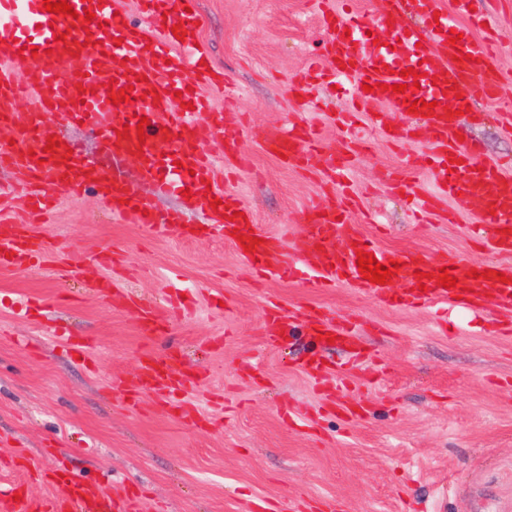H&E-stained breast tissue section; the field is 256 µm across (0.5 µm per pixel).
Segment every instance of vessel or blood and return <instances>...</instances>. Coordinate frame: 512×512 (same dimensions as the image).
Returning a JSON list of instances; mask_svg holds the SVG:
<instances>
[{"mask_svg":"<svg viewBox=\"0 0 512 512\" xmlns=\"http://www.w3.org/2000/svg\"><path fill=\"white\" fill-rule=\"evenodd\" d=\"M73 15L44 11L42 0H0V44L7 51L0 69V114L8 116L25 98L33 99L30 113L15 144L0 146V165H9L30 176L35 184L27 204L40 212L63 196H74L93 188L106 189L112 210L133 224H149L158 232L178 229L183 234L204 236L218 232L224 236L239 233L256 236L252 224L241 215L243 206L232 193L218 190L214 161L203 145L211 131L202 117L210 108L207 98L189 88L183 78L194 69L202 83L227 85L223 73L205 66V52L189 48L179 33H192L199 20L197 0H139L142 13L150 21L143 28L129 24L117 14L114 0H68ZM91 10L94 22H86L84 10ZM320 12L330 37L325 45L327 59H341L340 75L351 88L352 103L376 105L369 115V127L395 140L415 138L425 132L428 147L413 156L410 168L425 170L430 186L408 184L411 208L418 213L441 209L444 201L457 199L480 204L494 233L486 226L473 225L476 236H489L493 248L512 254V175L499 166L483 163L477 140L459 143L462 132L460 113L478 100H497L500 87L493 74L495 65L494 29L487 0H458L443 8L442 0H379L373 20L366 21L335 7L333 0H320ZM463 38L451 42L452 32ZM383 32L388 44L372 39ZM413 67L421 74L418 88L406 93L393 92L402 83V69ZM22 73L24 83H16L14 73ZM319 79L318 66H310L295 79L294 89L302 93L305 111L321 108L312 88ZM129 88L126 102L113 104L116 90ZM422 99L433 103V113L418 118L416 126H399L395 114L406 113L408 101ZM59 114L83 122L98 132L107 149L115 154L137 156L144 179L157 192L191 191L203 210L211 211L209 229H190L175 213L150 211L135 189L110 179L97 163L67 154L65 146L47 150L52 128L48 115ZM148 118L145 139L123 136V127H137ZM224 125V154L241 157L242 129L233 109L218 115ZM369 148L367 139L334 152L325 151L317 129L301 122L290 128L273 126L263 138L266 154L286 155L291 168L316 170L339 189H346L355 157ZM221 200L223 210H212ZM233 212L235 220L225 219ZM345 201L328 200L315 210L304 225L307 250L315 259V277L320 285L348 282L381 302L403 308H424L437 300H457L480 314L491 309L512 311V264L490 262L471 268L453 256L431 261L417 252L387 251L357 226L348 224ZM489 223V224H490ZM264 240L252 246L249 262L259 273L279 276L292 274L297 260L287 249L284 238L265 233ZM53 249L47 238L16 224H0V268L25 269L42 260ZM374 253L383 267L399 263L391 279L373 284L363 279L357 265V252ZM489 271V279L473 278V271ZM428 273L420 283L418 272ZM456 277L455 287L441 286L443 275ZM269 326L267 341L278 345L293 328L279 305L266 308ZM315 348L303 362L304 372L315 382L334 379V370L324 363L321 351L334 346L357 360L365 355L354 328L322 309L310 310L304 323ZM205 370L184 365L172 353L144 352L139 360L136 387L127 395L126 405L137 409L140 390H151L159 404L197 384ZM57 490L47 496L15 499L13 490H0V512H140L138 505L122 497L103 493L97 483L74 478L56 479Z\"/></svg>","mask_w":512,"mask_h":512,"instance_id":"1","label":"vessel or blood"}]
</instances>
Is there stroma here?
<instances>
[{"label":"stroma","mask_w":512,"mask_h":512,"mask_svg":"<svg viewBox=\"0 0 512 512\" xmlns=\"http://www.w3.org/2000/svg\"><path fill=\"white\" fill-rule=\"evenodd\" d=\"M500 54L495 74L512 99V0H493ZM194 37L212 68L231 80L209 90L214 112L225 100L239 107L243 167L223 160L221 124L207 145L217 155V185L236 194L261 231L303 249L309 211L335 197L332 184L283 166L262 147L267 127L318 125L327 150L366 134L365 121L341 130L335 114L350 106L326 70L322 113L301 111L292 83L318 58L327 31L318 0H198ZM484 118L465 123L483 144L484 161L512 164V126L499 123L496 104L477 101ZM53 128L79 157L136 188L158 212L181 211L191 224L204 217L181 192L157 193L137 161L109 153L89 128L62 116ZM424 136L401 143L384 136L362 154L351 174L350 221L377 243L432 259L462 263L494 259L470 236L483 223L479 206L448 202L446 211L414 222L389 178L411 181L410 156L425 151ZM29 183L0 167V215L29 221ZM42 230L78 267L70 277L54 263L0 269V489L32 483V470L66 469L101 482L106 492L132 495L142 512H248L258 501L336 502L338 512H512V312L473 314L449 303L420 310L382 304L346 284L324 288L255 272L220 234L185 239L156 233L111 213L104 191L62 199ZM118 252L113 268L90 257ZM112 276L118 288L148 301L167 324L168 345L208 375L177 398L179 411L161 409L142 394L125 407L124 384L141 352L156 348L136 310L100 299L91 289ZM185 296L184 315L166 297ZM321 307L351 320L368 353L351 364L348 402L353 421L323 410V397L300 364L311 349L295 333L288 345L265 340V309ZM92 340L88 359H76L67 336Z\"/></svg>","instance_id":"1"}]
</instances>
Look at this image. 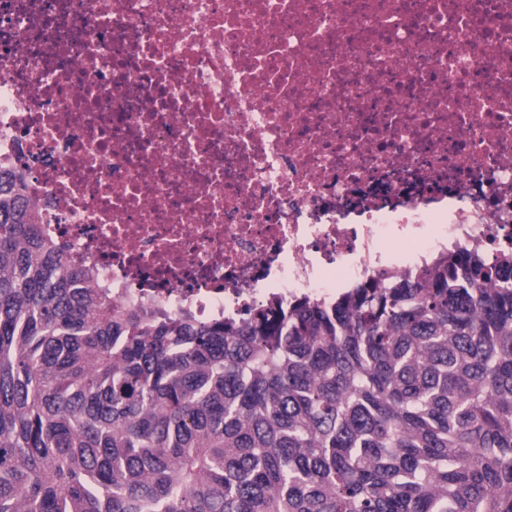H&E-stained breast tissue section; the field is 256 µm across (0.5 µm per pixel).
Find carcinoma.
Wrapping results in <instances>:
<instances>
[{
    "label": "carcinoma",
    "instance_id": "1",
    "mask_svg": "<svg viewBox=\"0 0 512 512\" xmlns=\"http://www.w3.org/2000/svg\"><path fill=\"white\" fill-rule=\"evenodd\" d=\"M0 512H512V250L115 312L0 169Z\"/></svg>",
    "mask_w": 512,
    "mask_h": 512
}]
</instances>
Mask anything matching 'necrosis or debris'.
I'll return each instance as SVG.
<instances>
[{"mask_svg": "<svg viewBox=\"0 0 512 512\" xmlns=\"http://www.w3.org/2000/svg\"><path fill=\"white\" fill-rule=\"evenodd\" d=\"M118 309L512 247V0H0V164Z\"/></svg>", "mask_w": 512, "mask_h": 512, "instance_id": "obj_1", "label": "necrosis or debris"}]
</instances>
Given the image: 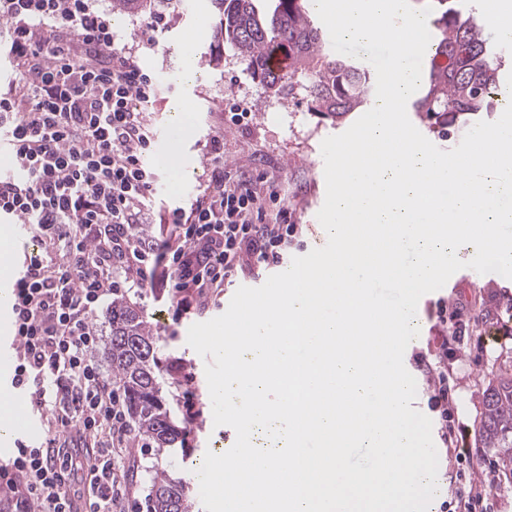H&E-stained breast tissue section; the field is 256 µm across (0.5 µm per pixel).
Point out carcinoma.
Listing matches in <instances>:
<instances>
[{"instance_id": "1", "label": "carcinoma", "mask_w": 512, "mask_h": 512, "mask_svg": "<svg viewBox=\"0 0 512 512\" xmlns=\"http://www.w3.org/2000/svg\"><path fill=\"white\" fill-rule=\"evenodd\" d=\"M432 25L439 42L435 56L444 63L425 71L424 88L414 111L442 138L455 133L452 119L494 111L500 84L501 56L484 29L465 18L447 0ZM220 34L235 49L252 76L277 99L294 94L300 84L323 116L338 121L363 109L370 101L373 74L362 64L336 61L324 50L325 39L309 0H215ZM279 51L288 68L270 66L268 55ZM112 335L107 356L112 378L122 389L138 440L161 451L174 448L181 431L170 419L157 381L155 336L134 305L112 301ZM476 440L512 483V368L484 393V412ZM188 486L165 469H156L147 512H192Z\"/></svg>"}]
</instances>
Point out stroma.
Here are the masks:
<instances>
[{
	"mask_svg": "<svg viewBox=\"0 0 512 512\" xmlns=\"http://www.w3.org/2000/svg\"><path fill=\"white\" fill-rule=\"evenodd\" d=\"M172 27L160 38L158 52L144 57L159 96L150 107L152 128H160L183 92H190L189 132L180 134L183 156L188 164L181 171L156 159L154 213L177 208L190 209L210 179V170L202 159L203 150L214 131L224 133L226 165L266 177L274 184L284 202L294 209L303 224L302 249L313 248L326 232L317 219L326 195L322 141L346 131L350 123L333 122L311 108L305 91L293 98L276 100L253 79L234 49L219 42L216 35V10L213 0H172ZM202 29L200 40L186 43L189 30ZM194 65L201 81L184 83L180 74L186 65ZM239 97L249 102L254 116L248 126H234L224 120L222 100ZM260 276H242L212 296L201 311L178 313L171 288L149 283L125 293L136 305L157 337L159 384L164 404L183 430V444L159 454L152 448H130L117 465L127 488L124 512H145L156 466H165L176 477L192 479L206 452L221 454L230 449L229 426H214L212 404L205 376V361L187 343L192 324L223 314L238 287H257ZM460 308L464 323L458 336L448 338V384L452 392L455 428L474 437L483 412V392L501 370L512 366V279L502 275H482L464 268L454 273L444 288L425 294L419 301L415 322L421 337L417 346L404 353V365L413 373L417 396L412 406L427 411L433 380L417 372L414 357L426 351L427 343L447 336L446 327L436 317V305ZM190 380L195 403L200 411L188 421L178 398V383ZM464 470L466 485L488 494L487 512H512V484L493 466L485 449L472 448L469 461L448 460L438 467L436 501L449 499L452 476Z\"/></svg>",
	"mask_w": 512,
	"mask_h": 512,
	"instance_id": "1",
	"label": "stroma"
}]
</instances>
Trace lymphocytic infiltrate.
<instances>
[{
  "instance_id": "lymphocytic-infiltrate-1",
  "label": "lymphocytic infiltrate",
  "mask_w": 512,
  "mask_h": 512,
  "mask_svg": "<svg viewBox=\"0 0 512 512\" xmlns=\"http://www.w3.org/2000/svg\"><path fill=\"white\" fill-rule=\"evenodd\" d=\"M167 9L144 20L120 45L108 13L93 0H0V25L11 32L18 82L0 90L19 180L0 179V216L37 227L38 248L16 281L14 380L36 411L58 408L63 443L18 446L0 466V499L9 512H112L121 494L115 460L128 441L125 402L95 358L99 304L126 285L170 282L182 305H203L243 273L282 262L302 234L274 185L224 163V134L205 156L211 178L190 210H173L165 236L137 235L147 223L155 182L145 104L157 85L141 59L157 51ZM419 371L437 376L430 398L445 425L443 442L468 455L451 416L448 355L438 340ZM82 470L87 491L63 487Z\"/></svg>"
}]
</instances>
========================
SET PROBLEM -> Select all lines in the listing above where the word "debris" appears, and show them.

ANSWER BELOW ->
Mask anything matching 'necrosis or debris'.
[{"mask_svg": "<svg viewBox=\"0 0 512 512\" xmlns=\"http://www.w3.org/2000/svg\"><path fill=\"white\" fill-rule=\"evenodd\" d=\"M118 309L512 247V0H0V164Z\"/></svg>", "mask_w": 512, "mask_h": 512, "instance_id": "obj_1", "label": "necrosis or debris"}]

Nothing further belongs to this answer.